What you will do: The answer should hold only the lines from the beginning of the listing below to the line containing "(371, 562) = (336, 111): green", both included, with every picture left out.
[Entries provided — start]
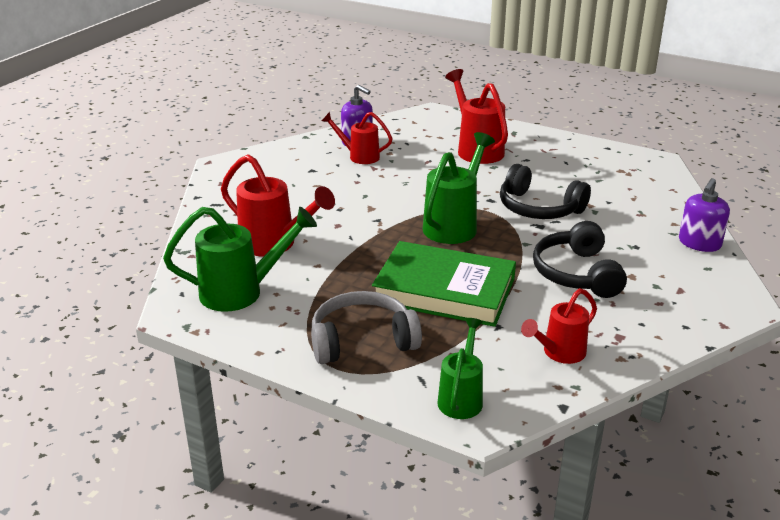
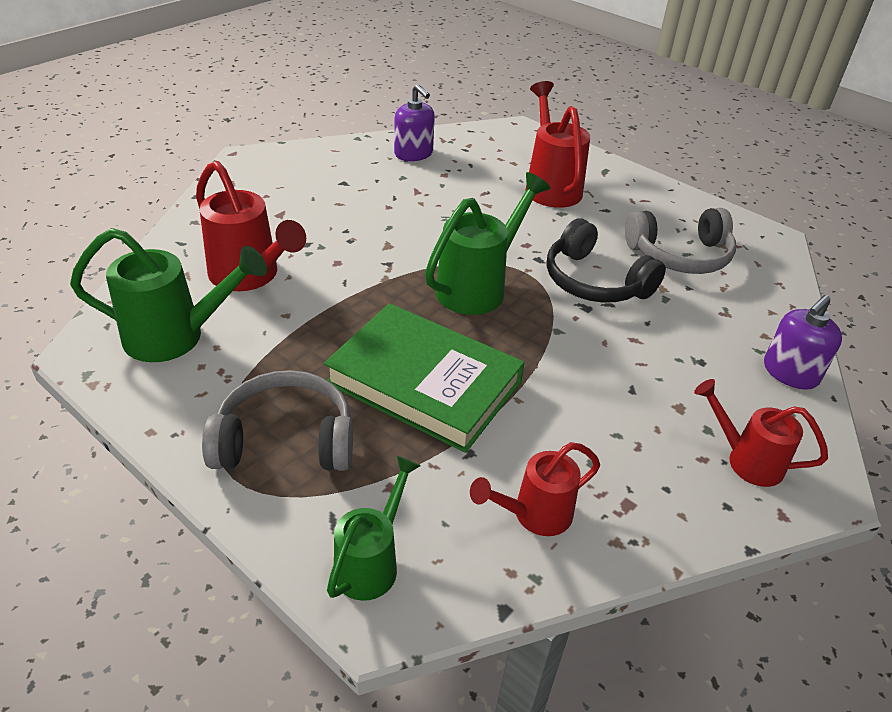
camera: 10 degrees right, 10 degrees up
(359, 156) = (407, 173): red watering can -> red watering can (746, 460)
(577, 273) = (607, 389): black headphones -> none
(594, 182) = (680, 255): none -> grey headphones

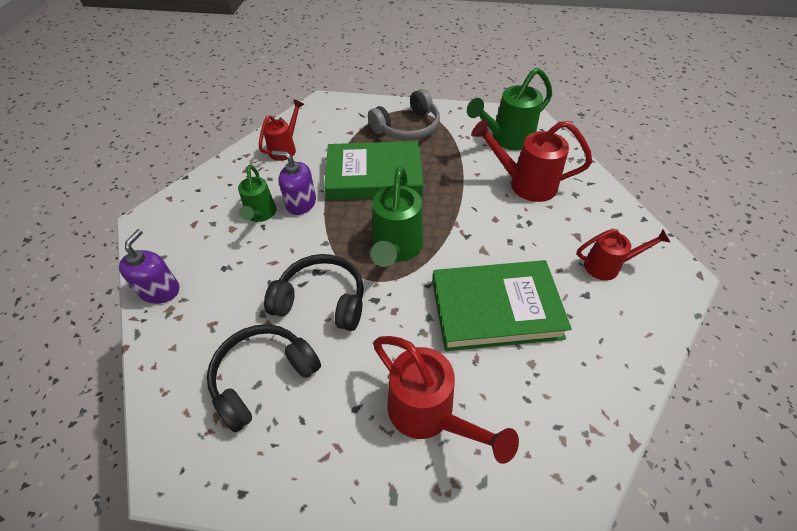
camera: 150 degrees right, 10 degrees up
(371, 562) = (336, 111): green watering can -> green watering can (260, 214)
(413, 154) = (589, 379): purple soap dispenser -> purple soap dispenser (301, 203)
(432, 207) = (495, 309): none -> green book
(680, 255) = (263, 377): grey headphones -> black headphones
(746, 460) = (189, 216): red watering can -> red watering can (607, 266)

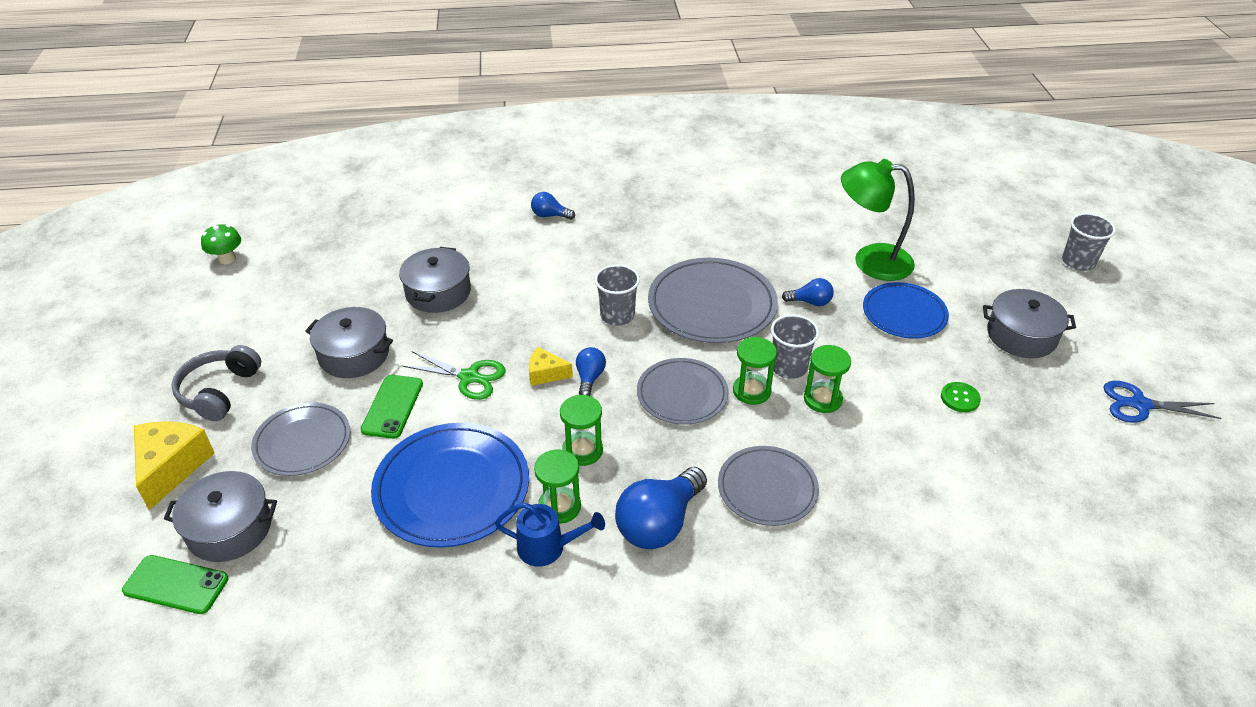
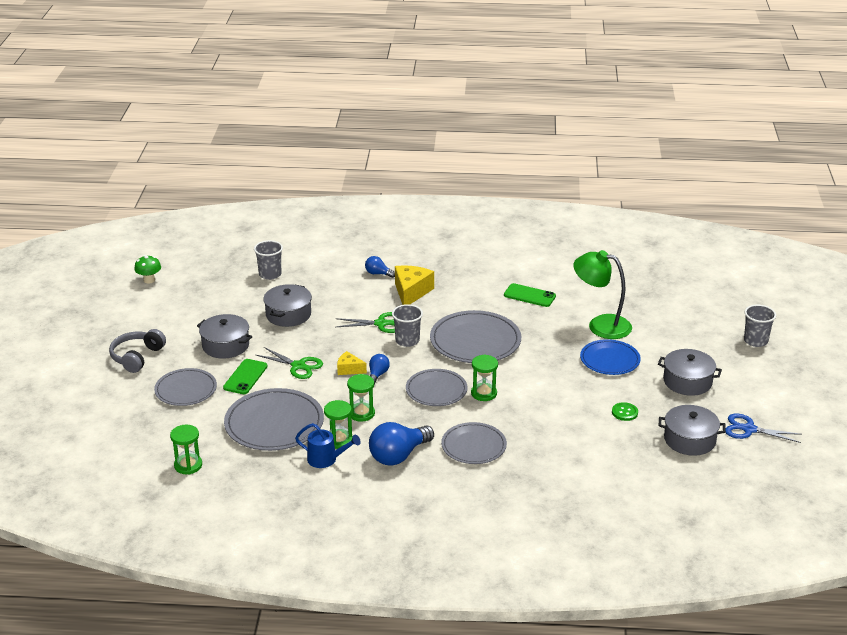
camera: 10 degrees right, 10 degrees down
(171, 467) = (104, 394): yellow cheese -> yellow cheese (411, 292)
(176, 585) = (103, 451): green phone -> green phone (529, 295)
(229, 528) = (137, 428): grey pot -> grey pot (689, 440)
(452, 488) = (274, 423): blue plate -> grey plate
(573, 292) = (381, 323): none -> green scissors
(789, 367) = (514, 383): grey cup -> grey cup (270, 274)
(810, 302) = (545, 346): blue light bulb -> none
(822, 399) = (530, 403): green hourglass -> green hourglass (188, 465)

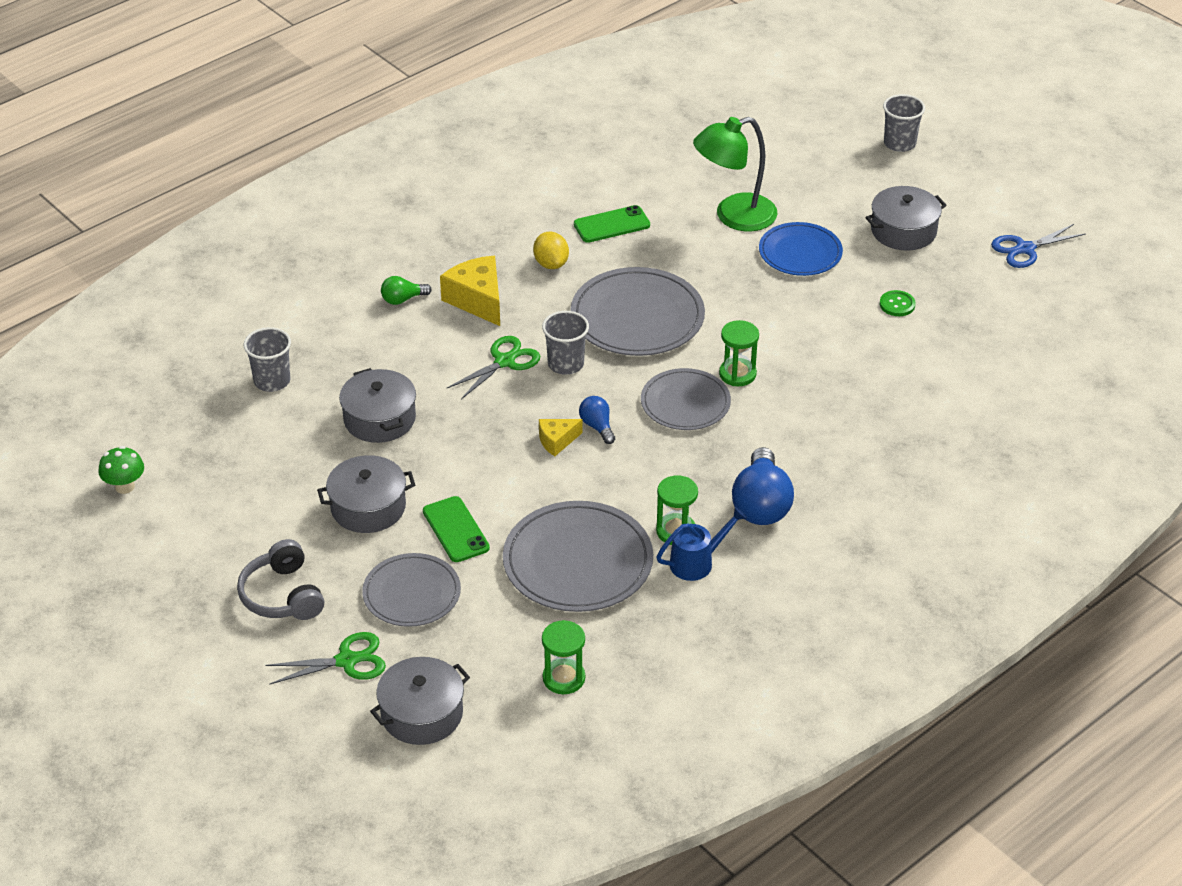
camera: 45 degrees left, 10 degrees up
(298, 366) = (494, 475): green scissors -> green scissors (346, 660)
(361, 413) = (651, 484): green hourglass -> none
(378, 274) = (403, 299): blue light bulb -> green light bulb
(471, 296) = (551, 264): none -> yellow lemon
(473, 446) = (815, 441): grey plate -> none
(689, 440) = (992, 295): grey pot -> grey pot (422, 714)

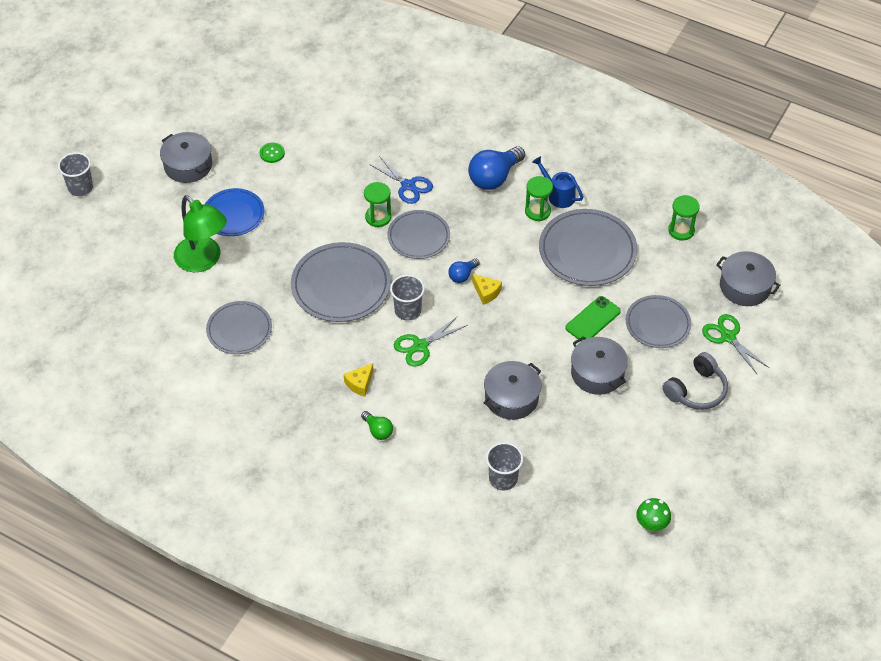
camera: 110 degrees left, 10 degrees up
(477, 300) = (360, 384): yellow cheese -> yellow cheese, size x0.57
(504, 361) = (420, 346): green scissors -> green scissors turned 60 degrees counterclockwise
(551, 264) = (300, 352): yellow lemon -> none
(611, 225) = (239, 329): green phone -> grey plate
(761, 504) = (494, 177): blue light bulb -> blue light bulb turned 150 degrees clockwise
(1025, 249) = (187, 102): blue scissors -> blue scissors (408, 185)

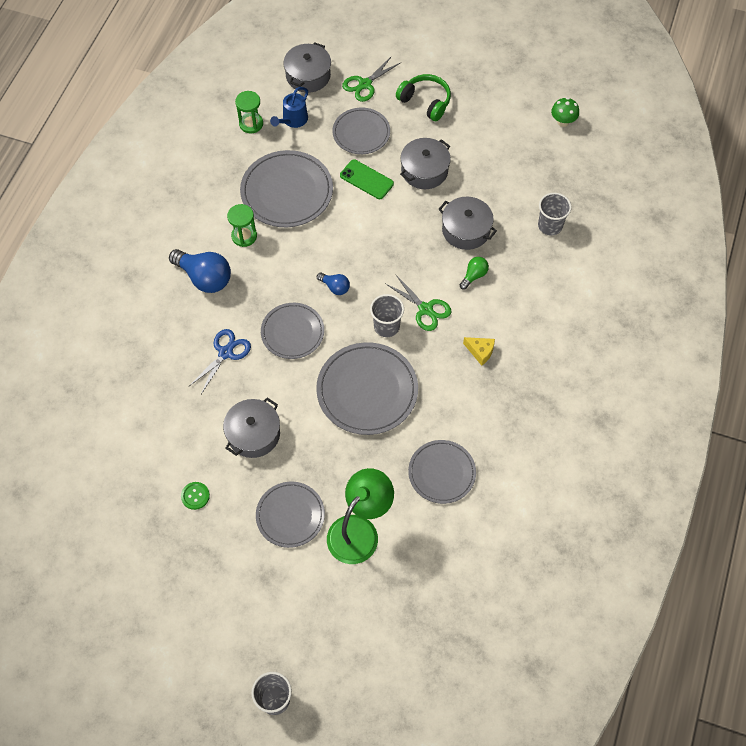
camera: 100 degrees left, 10 degrees up
(188, 165) = (224, 583): grey pot -> grey pot (253, 434)
(233, 214) = (290, 515): blue plate -> grey plate
(378, 217) = (273, 373): green hourglass -> none
(378, 430) = (527, 327): green light bulb -> green light bulb (474, 276)
(486, 292) = (352, 265): yellow cheese -> none
(558, 195) = (221, 222): blue watering can -> blue watering can (293, 120)
(696, 390) = (425, 102): grey headphones -> green headphones

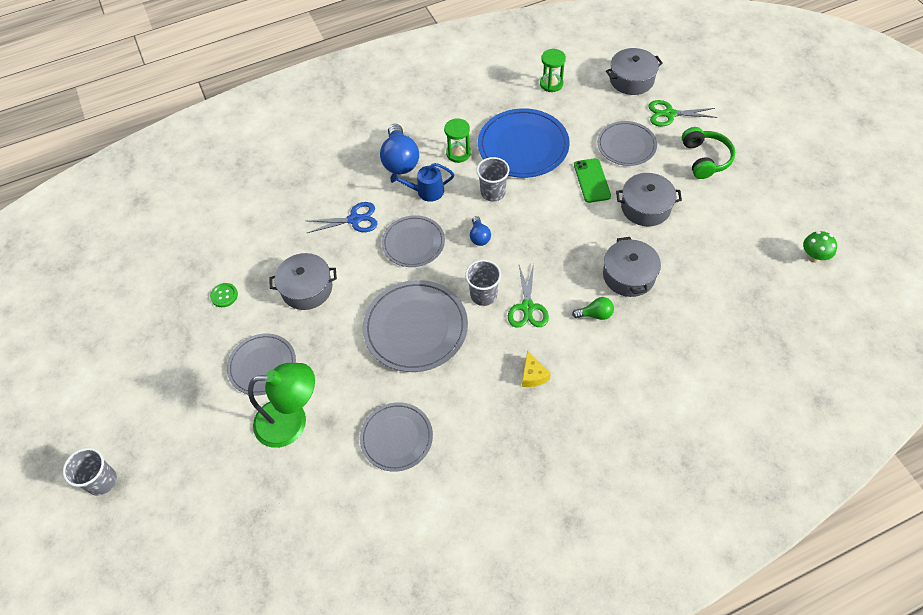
camera: 50 degrees right, 5 degrees down
(287, 191) = (523, 146): grey plate -> blue plate
(293, 120) = (584, 102): blue watering can -> blue watering can (426, 192)
(550, 225) = (706, 328): grey cup -> grey cup (493, 192)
[Entries provided — finish]
Answer:
camera: 10 degrees right, 10 degrees up
(359, 156) = (407, 173): red watering can -> red watering can (746, 460)
(577, 273) = (607, 389): black headphones -> none
(594, 182) = (680, 255): none -> grey headphones

camera: 150 degrees right, 10 degrees up
(371, 562) = (336, 111): green watering can -> green watering can (260, 214)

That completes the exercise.